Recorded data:

::::

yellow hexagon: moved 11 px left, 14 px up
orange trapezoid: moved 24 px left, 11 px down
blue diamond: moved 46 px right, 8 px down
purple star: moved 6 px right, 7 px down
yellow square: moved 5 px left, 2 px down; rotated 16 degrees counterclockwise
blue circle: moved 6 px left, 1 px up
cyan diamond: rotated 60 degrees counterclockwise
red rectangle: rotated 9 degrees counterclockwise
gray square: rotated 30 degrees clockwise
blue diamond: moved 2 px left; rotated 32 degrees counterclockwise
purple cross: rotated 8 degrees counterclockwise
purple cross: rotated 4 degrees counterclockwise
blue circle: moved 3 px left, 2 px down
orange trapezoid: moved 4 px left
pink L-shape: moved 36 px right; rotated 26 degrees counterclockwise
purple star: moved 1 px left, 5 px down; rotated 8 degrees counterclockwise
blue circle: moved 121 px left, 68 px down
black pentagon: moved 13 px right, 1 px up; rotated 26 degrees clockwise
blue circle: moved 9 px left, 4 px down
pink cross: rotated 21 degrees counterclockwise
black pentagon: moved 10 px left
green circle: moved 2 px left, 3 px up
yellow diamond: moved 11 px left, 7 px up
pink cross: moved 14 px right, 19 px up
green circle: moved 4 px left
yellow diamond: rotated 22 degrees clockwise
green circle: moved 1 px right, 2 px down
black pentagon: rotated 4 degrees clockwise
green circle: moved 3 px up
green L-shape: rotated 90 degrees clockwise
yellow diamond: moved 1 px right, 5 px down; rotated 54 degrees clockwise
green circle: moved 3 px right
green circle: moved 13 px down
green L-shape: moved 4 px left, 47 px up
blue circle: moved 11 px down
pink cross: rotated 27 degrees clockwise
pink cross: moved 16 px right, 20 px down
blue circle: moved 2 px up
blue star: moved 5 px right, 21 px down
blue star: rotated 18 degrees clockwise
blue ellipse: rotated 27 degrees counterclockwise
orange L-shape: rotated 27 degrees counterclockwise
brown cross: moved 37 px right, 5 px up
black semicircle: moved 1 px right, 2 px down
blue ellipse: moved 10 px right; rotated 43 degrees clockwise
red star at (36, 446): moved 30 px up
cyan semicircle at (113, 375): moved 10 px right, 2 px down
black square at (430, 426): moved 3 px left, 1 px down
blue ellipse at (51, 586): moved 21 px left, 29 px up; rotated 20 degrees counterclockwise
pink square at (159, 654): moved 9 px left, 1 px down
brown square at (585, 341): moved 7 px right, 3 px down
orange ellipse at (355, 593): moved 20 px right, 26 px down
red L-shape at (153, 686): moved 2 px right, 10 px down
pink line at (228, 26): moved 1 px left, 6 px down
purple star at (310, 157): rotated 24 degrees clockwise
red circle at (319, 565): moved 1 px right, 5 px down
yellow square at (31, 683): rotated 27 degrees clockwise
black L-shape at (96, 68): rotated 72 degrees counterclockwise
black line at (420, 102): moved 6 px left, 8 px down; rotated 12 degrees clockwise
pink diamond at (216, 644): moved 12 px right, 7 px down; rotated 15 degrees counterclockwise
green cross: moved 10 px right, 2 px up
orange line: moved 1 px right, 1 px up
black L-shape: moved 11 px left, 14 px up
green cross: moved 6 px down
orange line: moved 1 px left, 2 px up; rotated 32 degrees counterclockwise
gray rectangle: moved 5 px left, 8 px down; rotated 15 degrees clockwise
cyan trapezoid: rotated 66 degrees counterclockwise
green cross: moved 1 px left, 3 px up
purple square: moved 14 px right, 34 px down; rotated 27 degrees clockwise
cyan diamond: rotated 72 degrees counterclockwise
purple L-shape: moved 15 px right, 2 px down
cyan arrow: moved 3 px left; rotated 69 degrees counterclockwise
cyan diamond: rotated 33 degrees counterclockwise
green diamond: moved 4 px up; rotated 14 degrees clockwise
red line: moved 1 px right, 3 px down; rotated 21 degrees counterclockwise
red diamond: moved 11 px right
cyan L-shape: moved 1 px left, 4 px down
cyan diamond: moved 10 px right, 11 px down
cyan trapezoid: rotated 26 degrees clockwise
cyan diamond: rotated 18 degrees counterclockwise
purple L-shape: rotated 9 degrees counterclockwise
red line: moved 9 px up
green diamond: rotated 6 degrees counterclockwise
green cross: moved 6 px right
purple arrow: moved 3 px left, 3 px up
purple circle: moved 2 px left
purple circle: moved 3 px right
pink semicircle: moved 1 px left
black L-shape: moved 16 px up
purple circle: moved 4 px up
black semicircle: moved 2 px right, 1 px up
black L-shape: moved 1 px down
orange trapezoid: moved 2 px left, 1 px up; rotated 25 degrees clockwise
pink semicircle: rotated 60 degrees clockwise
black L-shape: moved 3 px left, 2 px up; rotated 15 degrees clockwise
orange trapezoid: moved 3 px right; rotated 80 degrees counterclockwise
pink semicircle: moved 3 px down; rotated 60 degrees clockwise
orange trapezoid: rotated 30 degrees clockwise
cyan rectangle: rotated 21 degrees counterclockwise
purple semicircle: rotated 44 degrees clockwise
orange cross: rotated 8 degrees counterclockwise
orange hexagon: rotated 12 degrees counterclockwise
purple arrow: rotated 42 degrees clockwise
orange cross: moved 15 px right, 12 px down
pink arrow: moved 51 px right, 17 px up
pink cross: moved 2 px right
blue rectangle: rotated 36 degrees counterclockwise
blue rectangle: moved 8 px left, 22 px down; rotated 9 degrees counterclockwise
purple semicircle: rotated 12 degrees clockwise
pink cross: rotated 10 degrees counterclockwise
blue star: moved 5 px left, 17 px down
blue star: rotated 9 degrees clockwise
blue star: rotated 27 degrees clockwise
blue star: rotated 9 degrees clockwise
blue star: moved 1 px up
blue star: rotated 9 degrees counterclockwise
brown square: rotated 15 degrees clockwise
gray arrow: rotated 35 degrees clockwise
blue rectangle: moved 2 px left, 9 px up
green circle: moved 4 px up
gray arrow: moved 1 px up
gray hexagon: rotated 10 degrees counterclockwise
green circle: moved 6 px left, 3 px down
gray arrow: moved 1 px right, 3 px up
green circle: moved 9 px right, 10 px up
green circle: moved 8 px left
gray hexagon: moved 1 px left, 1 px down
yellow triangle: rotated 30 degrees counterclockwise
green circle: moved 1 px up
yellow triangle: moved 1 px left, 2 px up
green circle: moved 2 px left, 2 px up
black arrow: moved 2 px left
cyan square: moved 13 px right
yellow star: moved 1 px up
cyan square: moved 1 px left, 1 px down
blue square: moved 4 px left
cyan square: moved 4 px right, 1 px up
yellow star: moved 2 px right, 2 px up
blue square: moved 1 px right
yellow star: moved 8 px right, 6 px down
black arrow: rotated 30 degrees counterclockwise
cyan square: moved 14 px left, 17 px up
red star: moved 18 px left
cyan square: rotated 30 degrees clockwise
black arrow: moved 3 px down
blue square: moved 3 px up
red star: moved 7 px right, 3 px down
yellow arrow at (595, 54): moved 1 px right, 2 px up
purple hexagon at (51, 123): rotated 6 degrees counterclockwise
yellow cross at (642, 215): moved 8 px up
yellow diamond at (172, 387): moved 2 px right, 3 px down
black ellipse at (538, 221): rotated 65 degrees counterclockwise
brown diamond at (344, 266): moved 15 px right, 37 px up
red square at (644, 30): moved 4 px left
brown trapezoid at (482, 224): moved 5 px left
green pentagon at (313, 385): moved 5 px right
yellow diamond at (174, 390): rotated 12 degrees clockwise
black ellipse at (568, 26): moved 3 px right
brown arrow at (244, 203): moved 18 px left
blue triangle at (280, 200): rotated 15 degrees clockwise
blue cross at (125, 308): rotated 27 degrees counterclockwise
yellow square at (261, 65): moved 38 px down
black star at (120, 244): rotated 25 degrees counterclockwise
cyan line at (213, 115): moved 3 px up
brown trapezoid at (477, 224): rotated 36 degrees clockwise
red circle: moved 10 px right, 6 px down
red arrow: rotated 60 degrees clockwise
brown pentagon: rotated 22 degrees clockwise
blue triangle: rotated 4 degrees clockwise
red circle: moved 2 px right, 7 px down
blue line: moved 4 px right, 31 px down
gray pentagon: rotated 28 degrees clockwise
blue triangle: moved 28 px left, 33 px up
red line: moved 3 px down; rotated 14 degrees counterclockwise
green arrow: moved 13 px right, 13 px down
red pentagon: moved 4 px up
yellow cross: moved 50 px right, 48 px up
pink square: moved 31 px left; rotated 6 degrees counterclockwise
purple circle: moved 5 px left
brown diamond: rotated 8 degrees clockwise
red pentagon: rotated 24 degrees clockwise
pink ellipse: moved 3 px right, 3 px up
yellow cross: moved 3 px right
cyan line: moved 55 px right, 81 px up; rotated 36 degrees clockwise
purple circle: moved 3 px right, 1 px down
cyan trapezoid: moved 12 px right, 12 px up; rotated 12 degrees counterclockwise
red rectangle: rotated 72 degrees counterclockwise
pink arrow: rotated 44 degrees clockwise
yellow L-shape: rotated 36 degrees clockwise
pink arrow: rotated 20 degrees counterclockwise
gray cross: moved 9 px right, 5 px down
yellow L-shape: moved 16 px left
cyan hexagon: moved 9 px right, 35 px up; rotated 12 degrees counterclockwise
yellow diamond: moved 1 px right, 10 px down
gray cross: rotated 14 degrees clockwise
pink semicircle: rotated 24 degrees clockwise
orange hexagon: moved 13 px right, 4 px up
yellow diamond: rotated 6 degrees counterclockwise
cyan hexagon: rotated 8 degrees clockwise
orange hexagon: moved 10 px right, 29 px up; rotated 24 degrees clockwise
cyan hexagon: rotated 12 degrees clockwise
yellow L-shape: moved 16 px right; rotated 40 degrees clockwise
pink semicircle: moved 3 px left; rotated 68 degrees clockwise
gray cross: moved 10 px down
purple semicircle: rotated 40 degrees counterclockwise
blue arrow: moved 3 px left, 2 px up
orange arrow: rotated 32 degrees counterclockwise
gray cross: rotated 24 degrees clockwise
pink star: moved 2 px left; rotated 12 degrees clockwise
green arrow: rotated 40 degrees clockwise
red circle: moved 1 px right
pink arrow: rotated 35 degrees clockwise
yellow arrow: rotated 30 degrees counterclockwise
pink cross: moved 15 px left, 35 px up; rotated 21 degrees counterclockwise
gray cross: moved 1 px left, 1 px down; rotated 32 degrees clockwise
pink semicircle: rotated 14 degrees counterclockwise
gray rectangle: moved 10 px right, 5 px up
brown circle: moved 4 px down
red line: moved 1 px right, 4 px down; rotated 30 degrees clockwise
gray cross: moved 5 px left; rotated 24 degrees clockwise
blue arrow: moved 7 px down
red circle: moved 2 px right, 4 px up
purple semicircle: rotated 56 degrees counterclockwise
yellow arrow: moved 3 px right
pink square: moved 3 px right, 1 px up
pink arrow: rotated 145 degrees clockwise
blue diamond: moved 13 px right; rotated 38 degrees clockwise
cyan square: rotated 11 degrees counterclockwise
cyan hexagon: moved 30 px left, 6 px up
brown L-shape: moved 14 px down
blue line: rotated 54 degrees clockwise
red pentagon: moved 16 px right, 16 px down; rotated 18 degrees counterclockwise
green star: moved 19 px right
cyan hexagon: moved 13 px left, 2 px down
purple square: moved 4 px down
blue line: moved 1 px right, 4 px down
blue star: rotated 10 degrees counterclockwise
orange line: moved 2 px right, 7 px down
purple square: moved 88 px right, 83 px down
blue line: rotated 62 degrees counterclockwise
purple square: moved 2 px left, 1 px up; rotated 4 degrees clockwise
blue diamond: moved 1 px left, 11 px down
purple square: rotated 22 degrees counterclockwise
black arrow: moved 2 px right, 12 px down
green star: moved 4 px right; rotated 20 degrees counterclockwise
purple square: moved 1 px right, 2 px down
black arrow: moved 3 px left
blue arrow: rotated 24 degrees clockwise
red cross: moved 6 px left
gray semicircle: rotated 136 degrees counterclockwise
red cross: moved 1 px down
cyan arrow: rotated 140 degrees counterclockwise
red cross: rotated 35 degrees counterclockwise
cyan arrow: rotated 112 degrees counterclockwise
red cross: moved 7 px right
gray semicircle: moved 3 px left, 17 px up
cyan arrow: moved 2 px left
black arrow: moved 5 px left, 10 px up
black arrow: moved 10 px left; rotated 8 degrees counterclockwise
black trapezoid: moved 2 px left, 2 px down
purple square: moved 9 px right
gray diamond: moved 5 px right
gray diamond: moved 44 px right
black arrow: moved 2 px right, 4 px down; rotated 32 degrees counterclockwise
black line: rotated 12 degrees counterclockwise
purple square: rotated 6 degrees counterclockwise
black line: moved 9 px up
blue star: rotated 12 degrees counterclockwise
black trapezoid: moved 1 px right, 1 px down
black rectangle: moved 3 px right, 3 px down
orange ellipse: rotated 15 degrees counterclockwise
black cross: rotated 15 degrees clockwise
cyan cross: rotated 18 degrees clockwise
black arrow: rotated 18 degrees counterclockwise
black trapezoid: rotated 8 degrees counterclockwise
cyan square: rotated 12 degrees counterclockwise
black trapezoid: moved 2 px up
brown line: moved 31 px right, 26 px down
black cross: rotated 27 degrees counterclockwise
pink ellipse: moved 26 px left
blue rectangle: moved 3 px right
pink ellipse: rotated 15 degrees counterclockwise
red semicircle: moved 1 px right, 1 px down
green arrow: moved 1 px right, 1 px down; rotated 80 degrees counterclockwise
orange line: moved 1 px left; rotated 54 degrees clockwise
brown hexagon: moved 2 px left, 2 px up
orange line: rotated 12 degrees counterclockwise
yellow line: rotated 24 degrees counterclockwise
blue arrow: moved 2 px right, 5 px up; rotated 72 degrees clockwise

::::

■ **Requirement**:
Filter the lines above, keeping each one that contains the word "triangle". Treat the match as case-sensitive.

■ **Response below**:
yellow triangle: rotated 30 degrees counterclockwise
yellow triangle: moved 1 px left, 2 px up
blue triangle at (280, 200): rotated 15 degrees clockwise
blue triangle: rotated 4 degrees clockwise
blue triangle: moved 28 px left, 33 px up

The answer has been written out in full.